About this exercise: Repeat only the lines below from the one that contains "boat <676, 136>" through the final line, exactly. Omit pictures.

-------- Working data

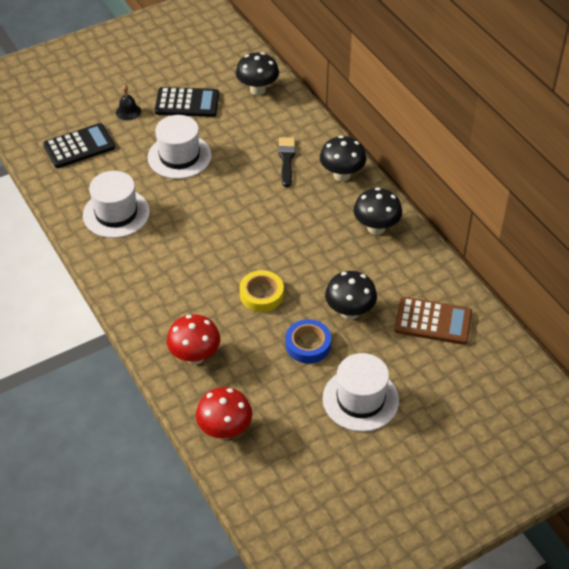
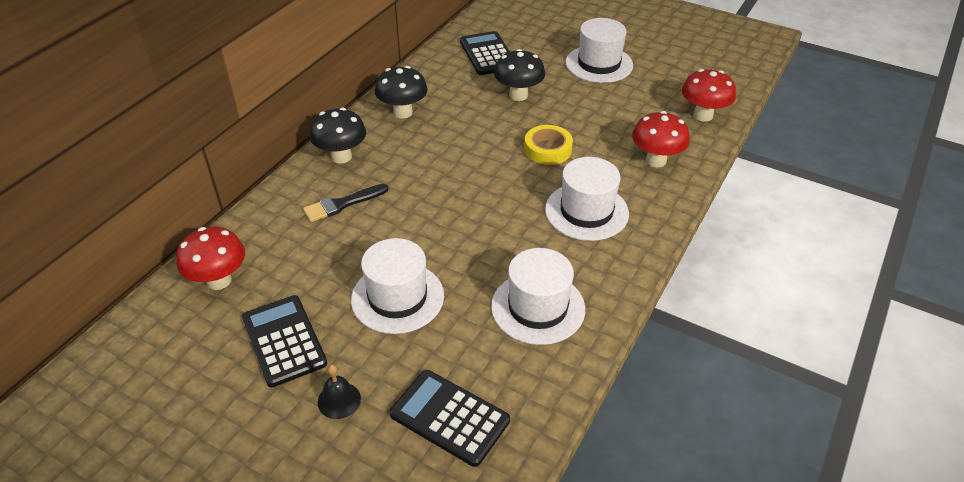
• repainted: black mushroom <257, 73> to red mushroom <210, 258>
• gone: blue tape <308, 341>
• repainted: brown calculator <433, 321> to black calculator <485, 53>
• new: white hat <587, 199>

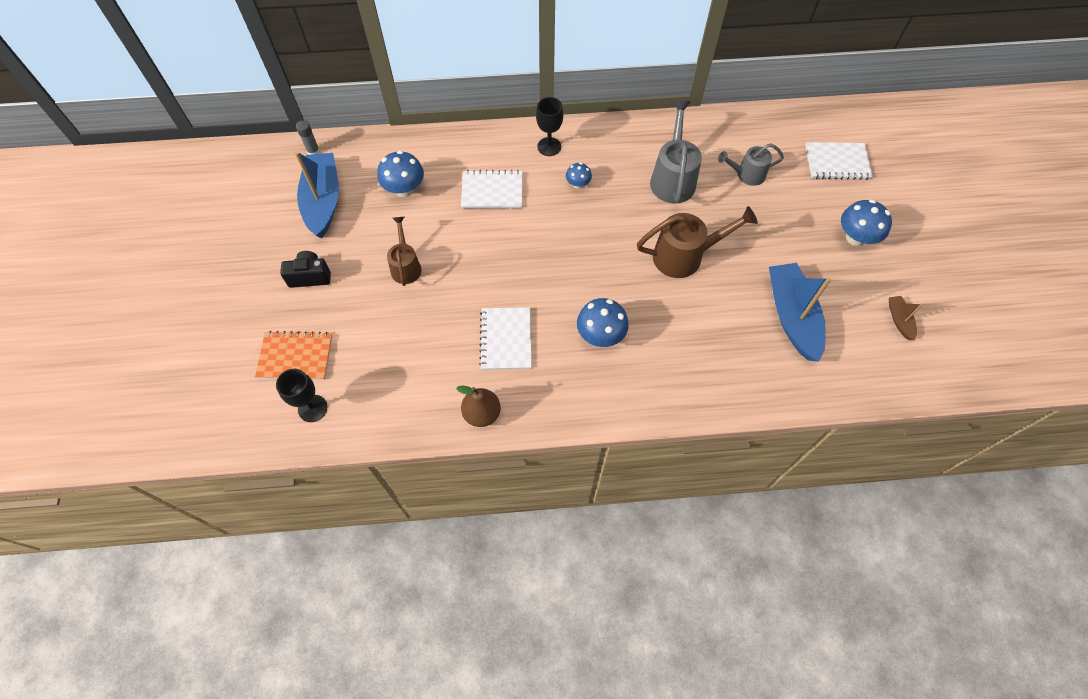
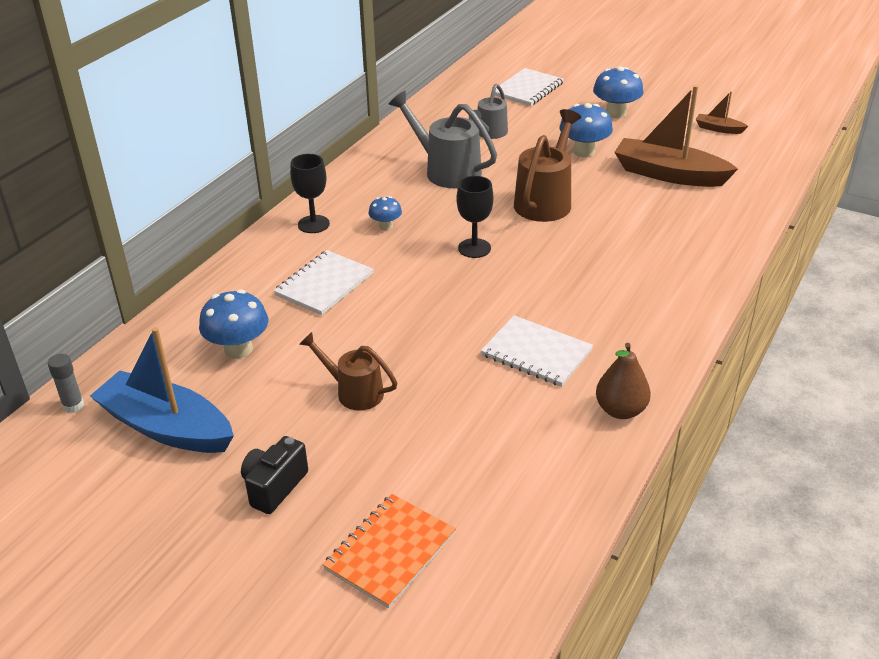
• shifted: black goblet <302, 395> to <474, 217>
• shifted: blue mushroom <603, 322> to <586, 130>
• repainted: blue boat <800, 312> to brown boat <676, 136>

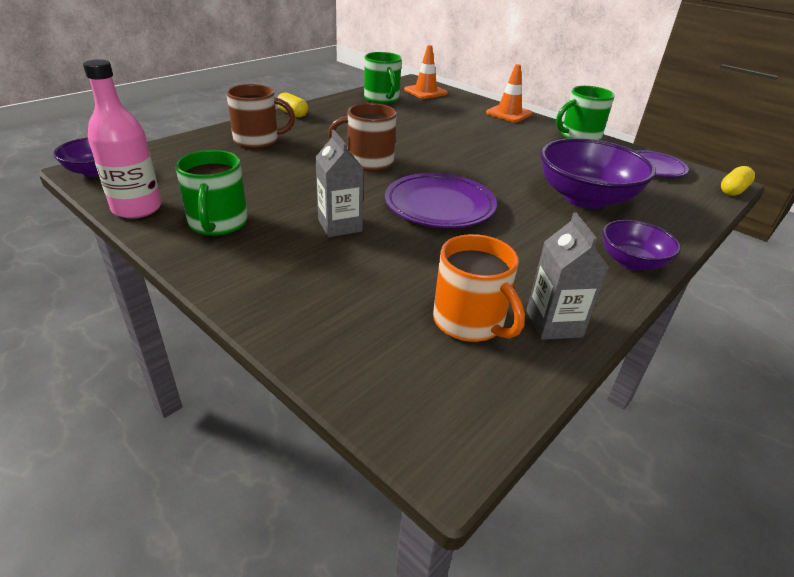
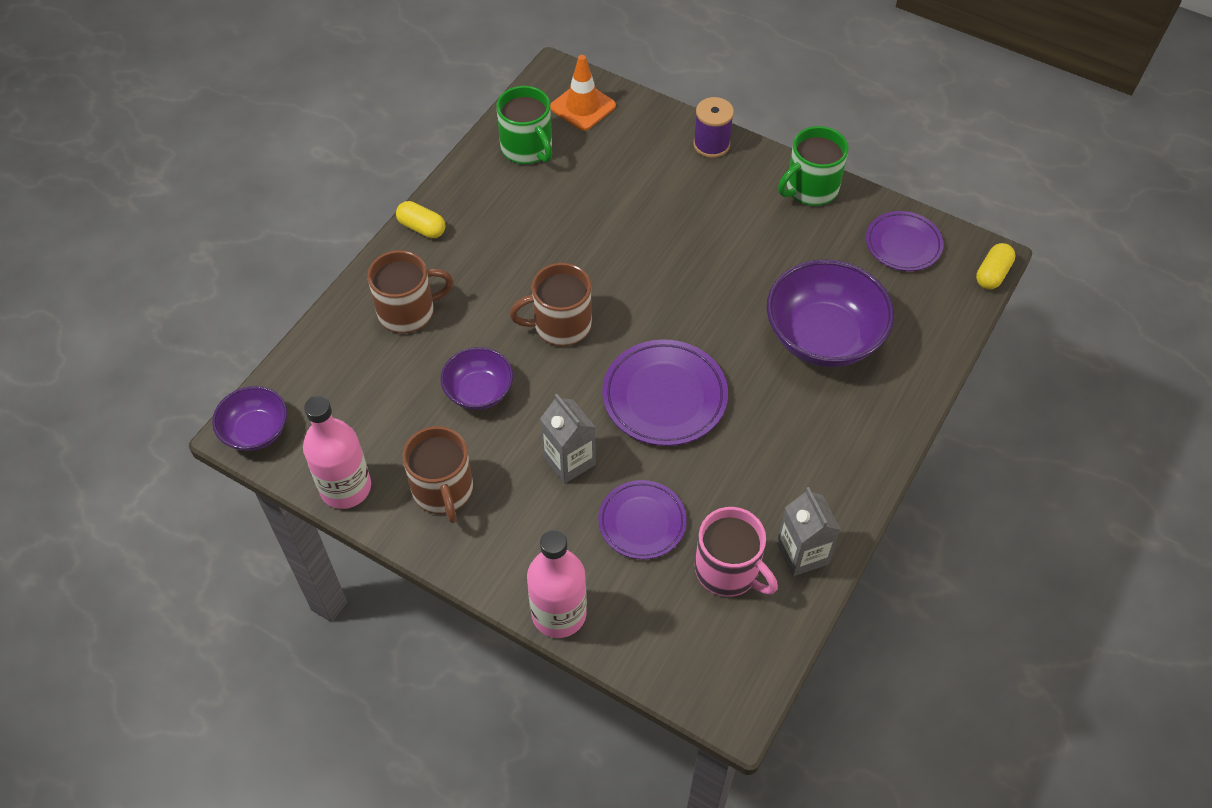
• repainted: green mug <211, 193> to brown mug <437, 474>
• repainted: orange mug <479, 288> to pink mug <736, 552>
• swapped: orange traffic cone <509, 93> to purple spool <713, 127>
• shifted: purple bowl <641, 245> to <477, 378>
• new: pink bottle <557, 584>
• new: purple plate <642, 520>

----------------

Response to the task:
• repainted: blue boat <800, 312> to brown boat <676, 136>

• repainted: green mug <211, 193> to brown mug <437, 474>
• repainted: orange mug <479, 288> to pink mug <736, 552>
• swapped: orange traffic cone <509, 93> to purple spool <713, 127>
• shifted: purple bowl <641, 245> to <477, 378>
• new: pink bottle <557, 584>
• new: purple plate <642, 520>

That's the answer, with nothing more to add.